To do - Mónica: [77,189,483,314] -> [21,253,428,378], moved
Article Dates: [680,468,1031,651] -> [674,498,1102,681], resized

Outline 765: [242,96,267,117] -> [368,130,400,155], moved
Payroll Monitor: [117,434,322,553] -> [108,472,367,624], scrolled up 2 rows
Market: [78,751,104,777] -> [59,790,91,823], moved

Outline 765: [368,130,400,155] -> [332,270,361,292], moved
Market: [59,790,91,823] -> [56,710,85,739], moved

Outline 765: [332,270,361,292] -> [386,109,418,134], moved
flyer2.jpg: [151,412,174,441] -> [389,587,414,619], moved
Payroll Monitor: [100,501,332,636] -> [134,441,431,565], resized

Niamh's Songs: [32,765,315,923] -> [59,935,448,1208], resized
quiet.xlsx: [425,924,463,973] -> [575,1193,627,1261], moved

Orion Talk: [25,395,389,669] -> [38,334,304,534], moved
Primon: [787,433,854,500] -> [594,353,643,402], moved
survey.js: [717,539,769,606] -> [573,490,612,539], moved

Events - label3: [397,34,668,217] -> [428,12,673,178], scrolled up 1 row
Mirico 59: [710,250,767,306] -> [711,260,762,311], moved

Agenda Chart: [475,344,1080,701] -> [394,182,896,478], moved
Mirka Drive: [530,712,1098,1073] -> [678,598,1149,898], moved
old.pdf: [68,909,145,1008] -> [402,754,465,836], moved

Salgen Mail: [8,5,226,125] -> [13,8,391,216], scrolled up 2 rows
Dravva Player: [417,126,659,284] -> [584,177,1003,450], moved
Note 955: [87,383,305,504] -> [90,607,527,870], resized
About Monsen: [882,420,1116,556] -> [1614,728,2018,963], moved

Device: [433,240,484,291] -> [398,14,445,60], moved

**Task to complete**
Where does the word "Outline" appear in the records? Copy every line that holds it.

**Response for this exercise**
Outline 765: [242,96,267,117] -> [368,130,400,155], moved
Outline 765: [368,130,400,155] -> [332,270,361,292], moved
Outline 765: [332,270,361,292] -> [386,109,418,134], moved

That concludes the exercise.